Before-and-after object lists:
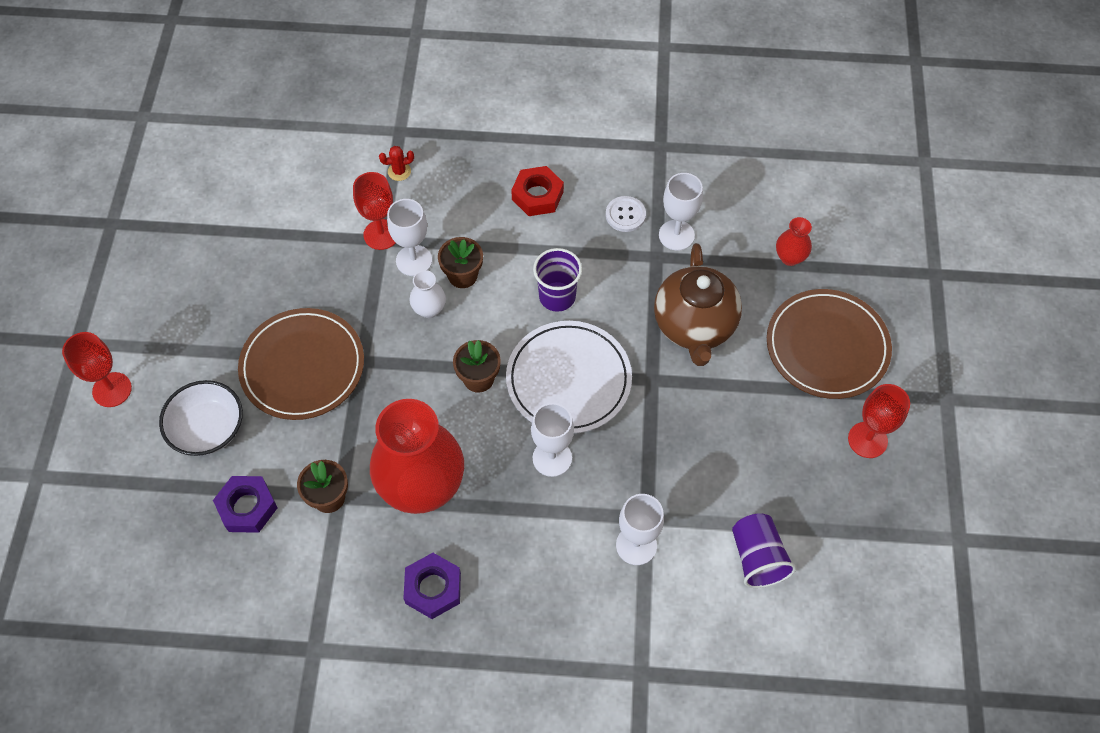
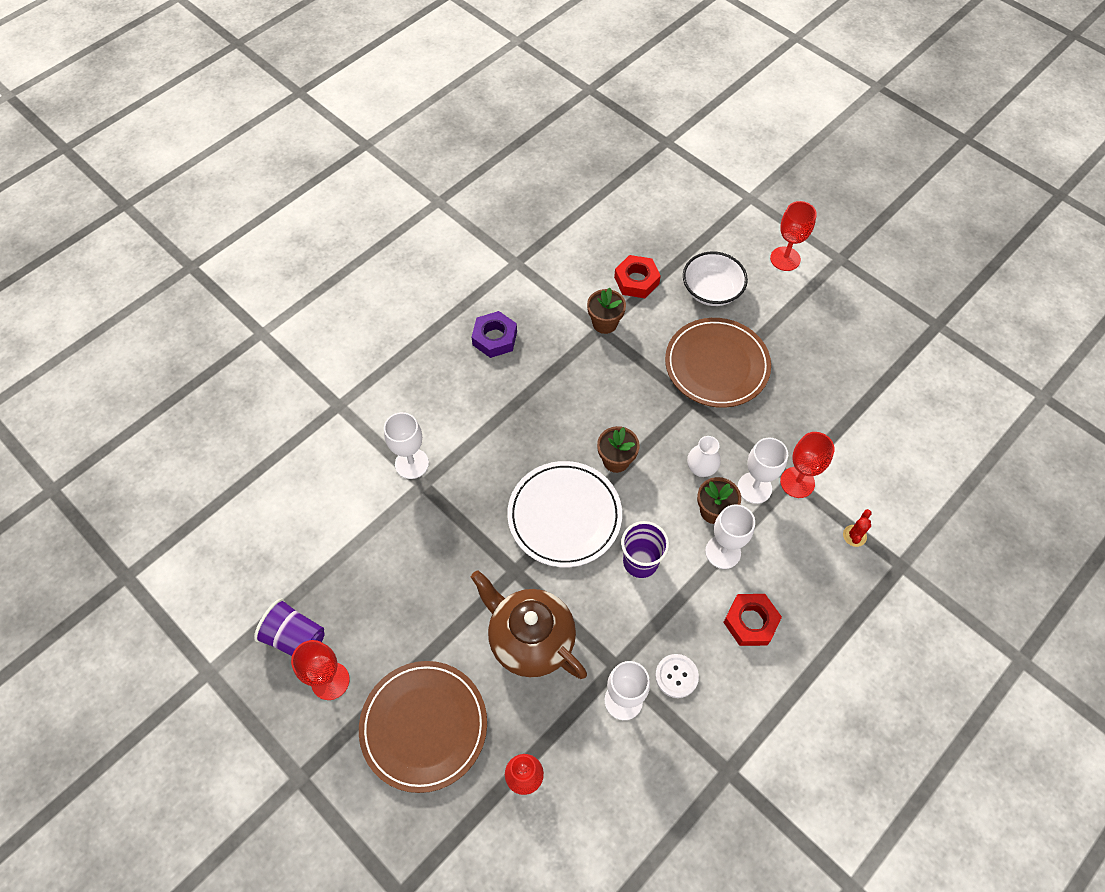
camera: 130 degrees right, 0 degrees up
(247, 507) = (636, 281): purple nut -> red nut
(422, 486) = (566, 375): red vase -> none
(552, 458) = (516, 461): white goblet -> white goblet (723, 552)
(757, 558) = (332, 527): purple cup -> purple cup (295, 637)

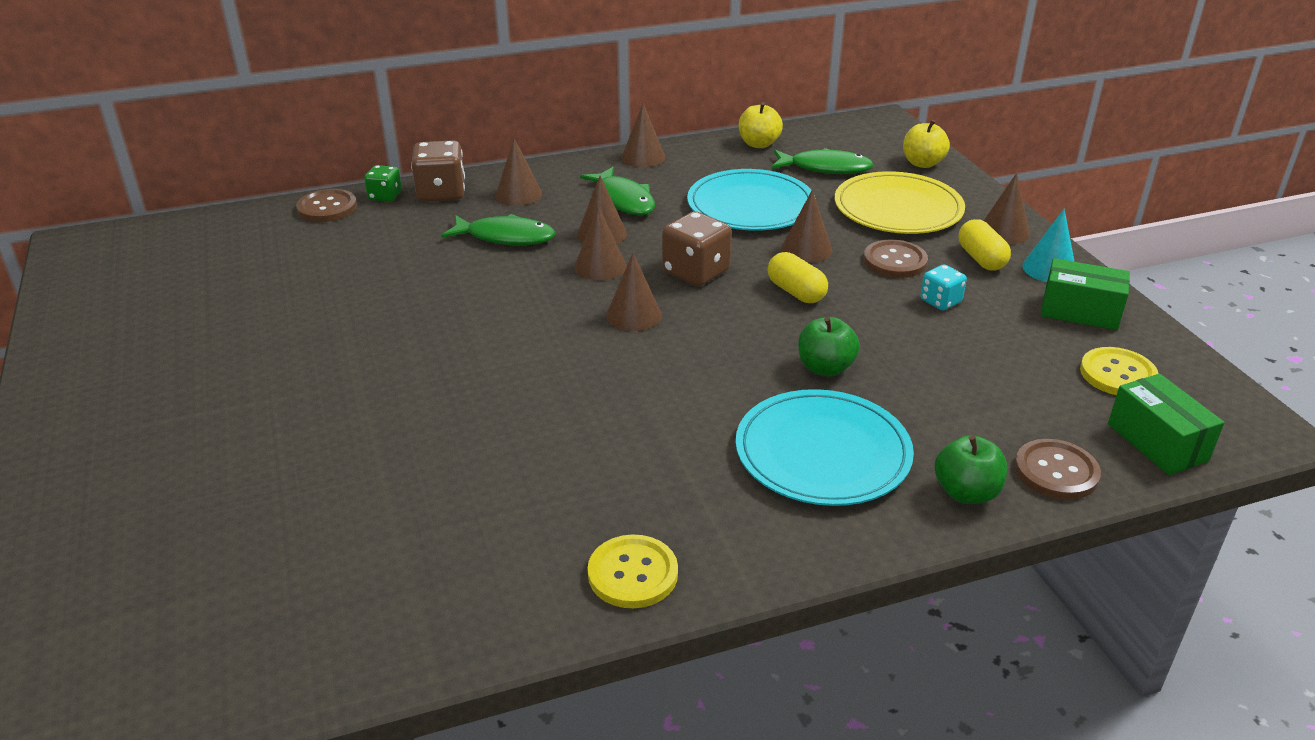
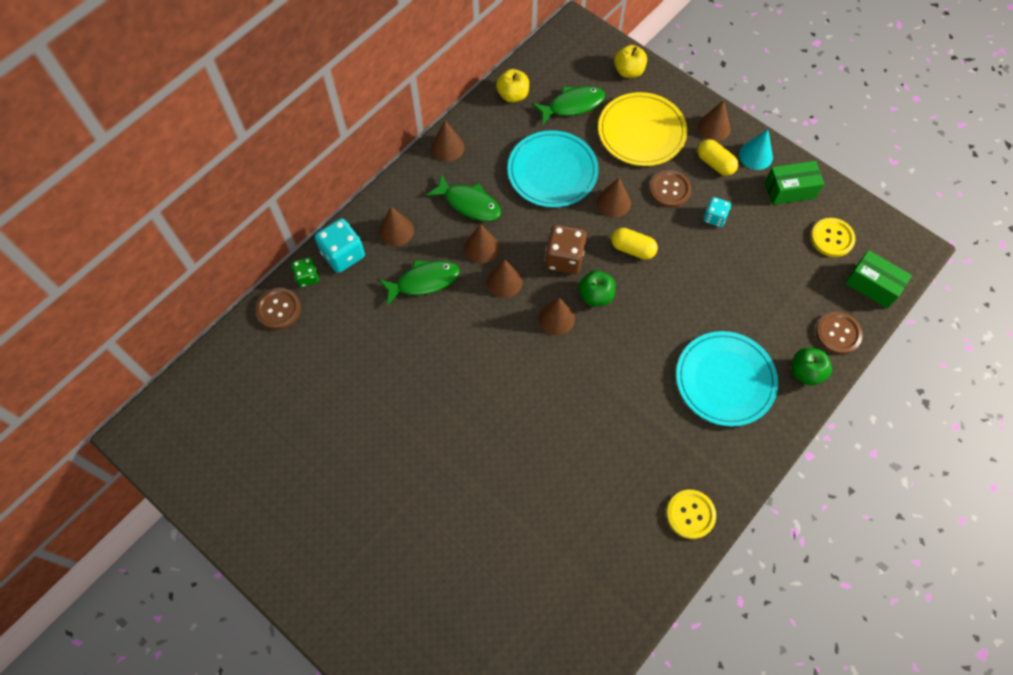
camera: 30 degrees left, 30 degrees up
(441, 193) = (343, 254): brown dice -> turquoise dice
(825, 368) = (688, 310): green apple -> green apple (595, 295)

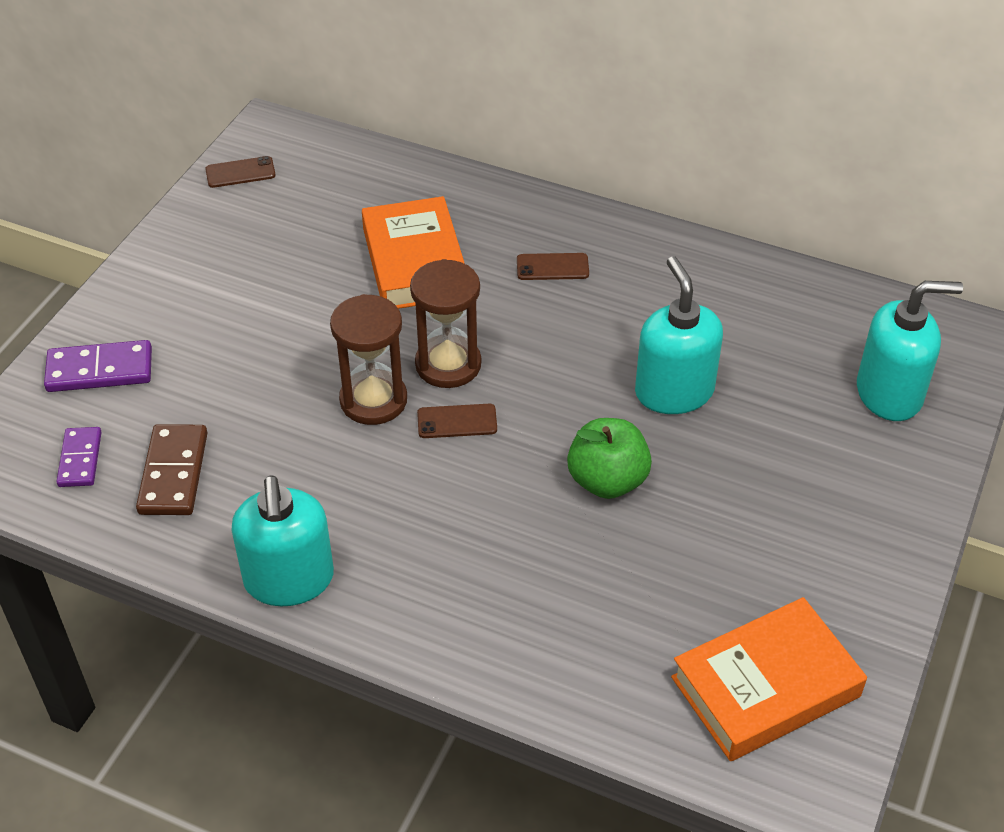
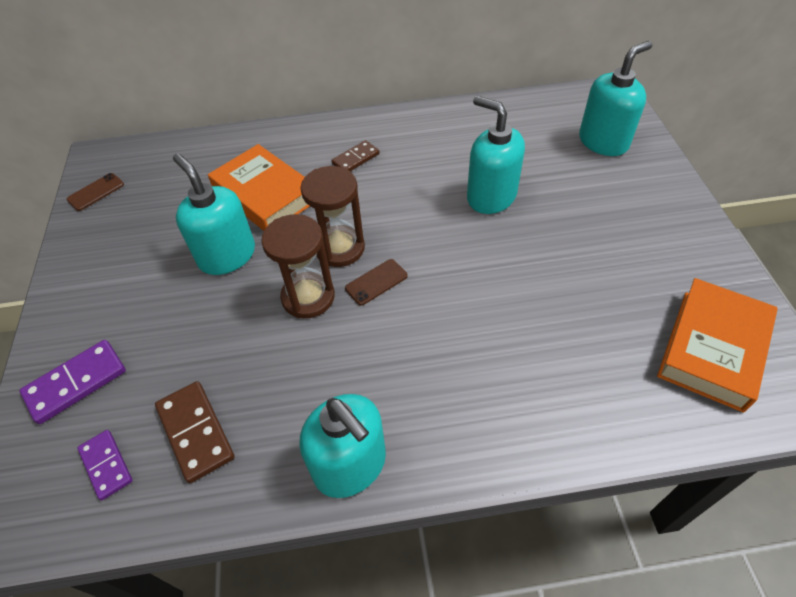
camera: 30 degrees left, 5 degrees up
(324, 313) = (227, 255): none -> turquoise soap dispenser
(552, 267) = (355, 159): brown phone -> brown domino
(607, 480) = (502, 270): green apple -> none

TASK INSTRUCTIONS:
The expected output is an exact copy of the lines from the top of the data above through the line containing "(441, 193) = (343, 254): brown", both included, with every picture omitted.

RESULT:
camera: 130 degrees right, 0 degrees up
(247, 507) = (636, 281): purple nut -> red nut
(422, 486) = (566, 375): red vase -> none
(552, 458) = (516, 461): white goblet -> white goblet (723, 552)
(757, 558) = (332, 527): purple cup -> purple cup (295, 637)

camera: 30 degrees left, 30 degrees up
(441, 193) = (343, 254): brown dice -> turquoise dice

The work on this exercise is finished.